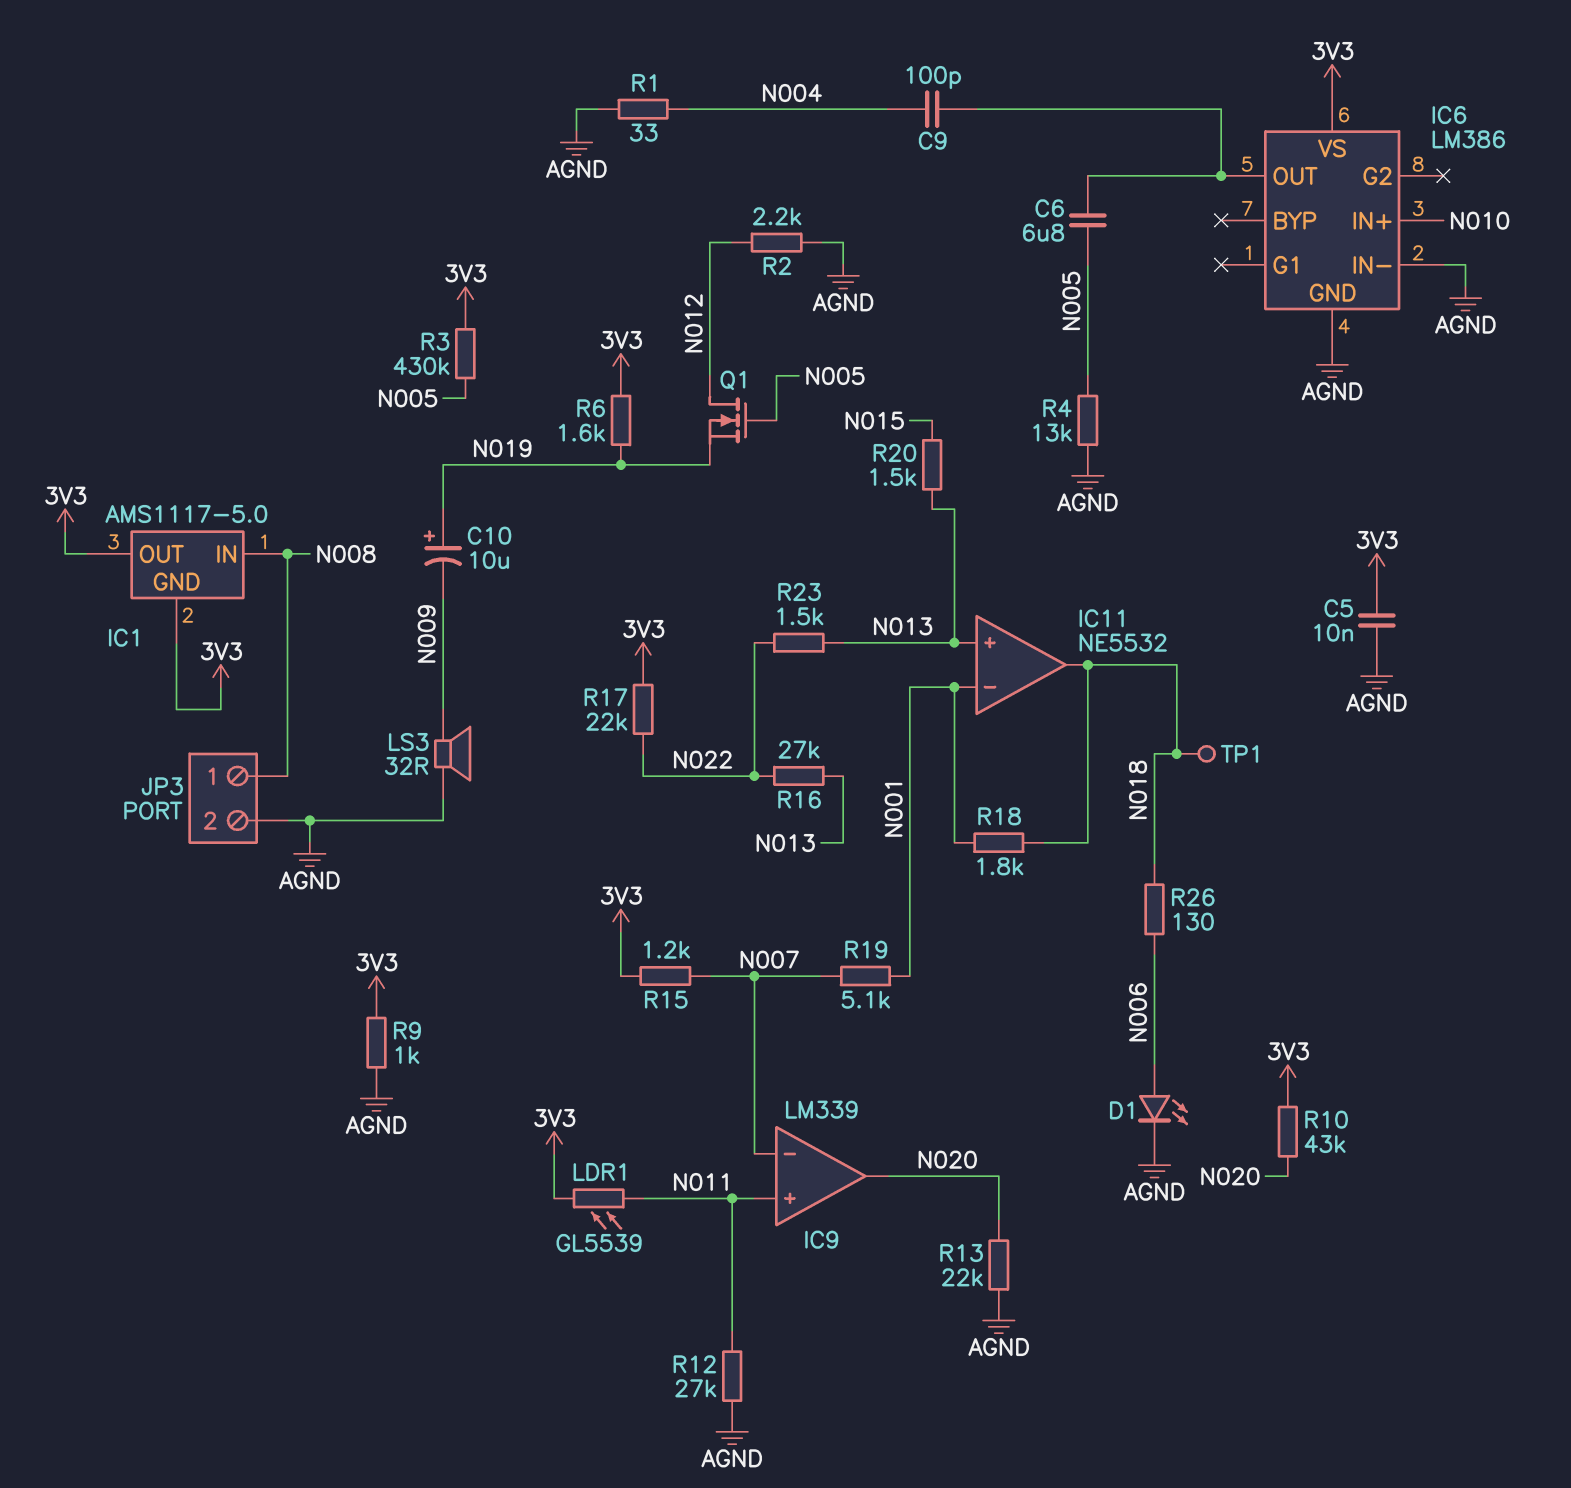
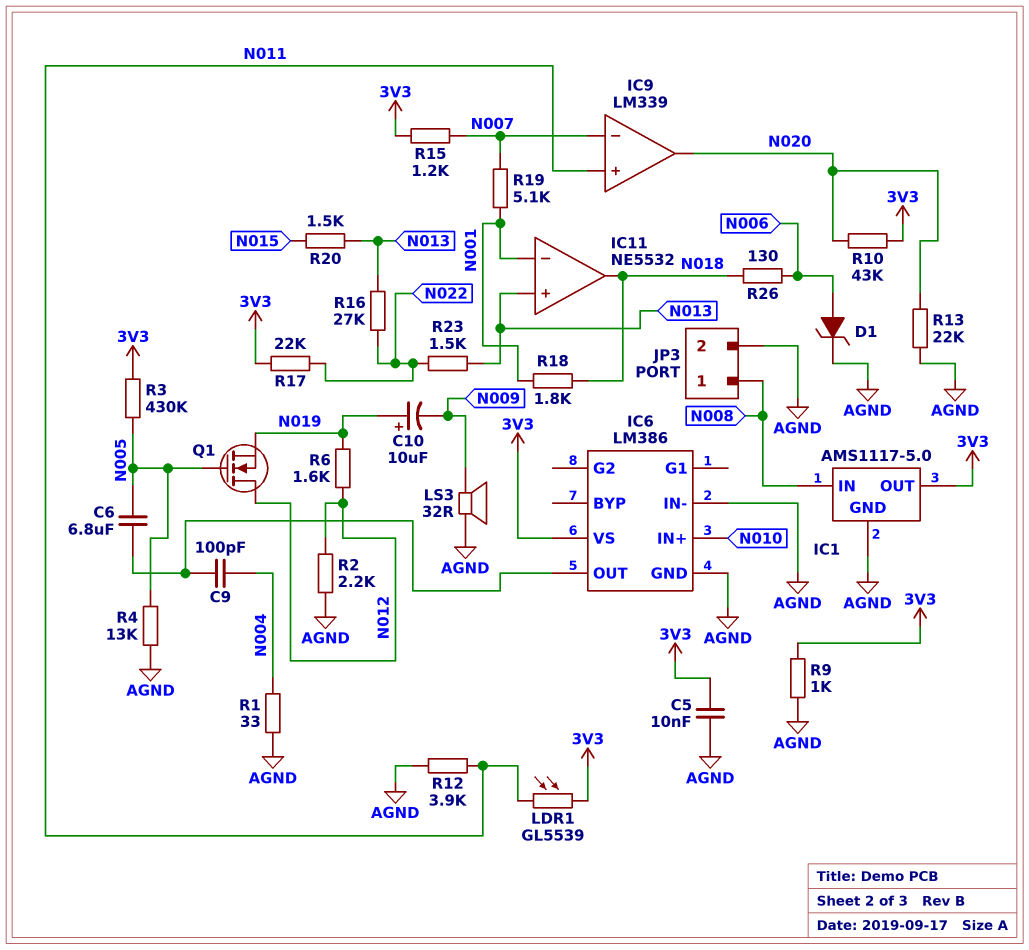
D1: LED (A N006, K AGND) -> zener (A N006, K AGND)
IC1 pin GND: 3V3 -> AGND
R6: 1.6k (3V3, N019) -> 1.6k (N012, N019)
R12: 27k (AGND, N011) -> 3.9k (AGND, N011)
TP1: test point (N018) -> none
----
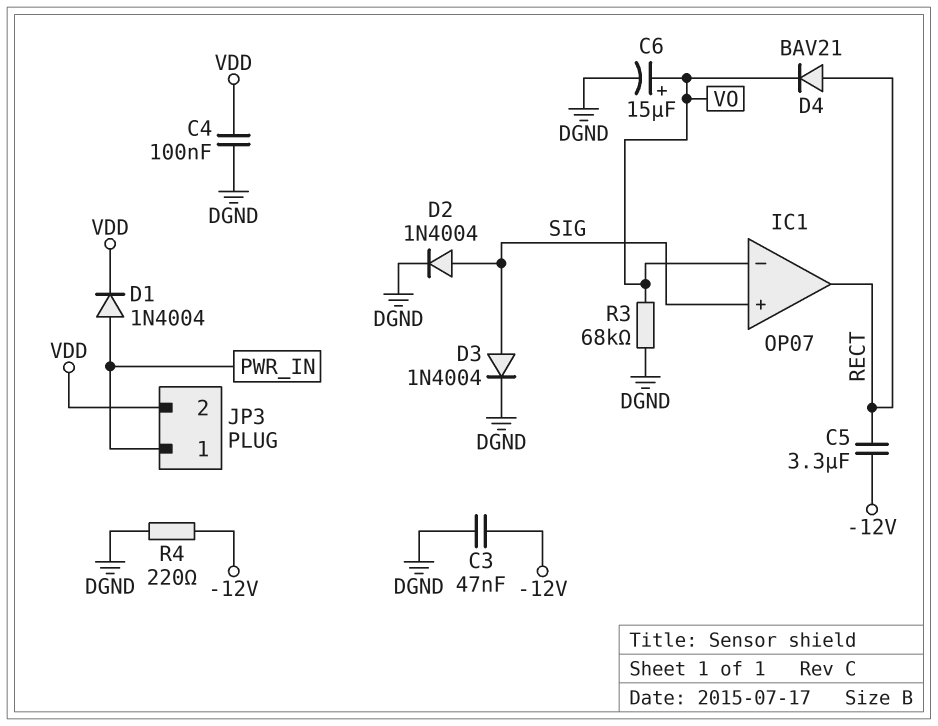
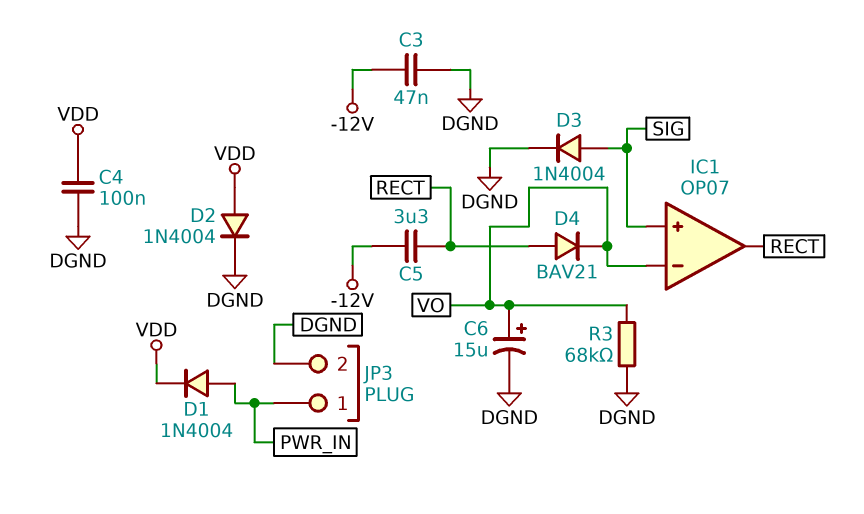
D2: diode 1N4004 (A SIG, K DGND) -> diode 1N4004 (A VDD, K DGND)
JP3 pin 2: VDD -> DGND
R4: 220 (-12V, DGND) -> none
----
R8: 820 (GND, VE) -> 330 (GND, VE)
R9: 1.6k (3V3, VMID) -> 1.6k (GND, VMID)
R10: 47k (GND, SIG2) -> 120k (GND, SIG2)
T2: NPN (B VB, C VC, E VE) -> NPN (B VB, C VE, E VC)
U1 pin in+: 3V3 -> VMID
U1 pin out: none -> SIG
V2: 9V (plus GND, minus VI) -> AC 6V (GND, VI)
----
* What you need to do *
Copy out precisely the lines from the line with "D1: LED (A N006, K" to the line with "TP1: test point (N018) -> none" in the material above, including those two lines and omitting all the rest.

* Response area *
D1: LED (A N006, K AGND) -> zener (A N006, K AGND)
IC1 pin GND: 3V3 -> AGND
R6: 1.6k (3V3, N019) -> 1.6k (N012, N019)
R12: 27k (AGND, N011) -> 3.9k (AGND, N011)
TP1: test point (N018) -> none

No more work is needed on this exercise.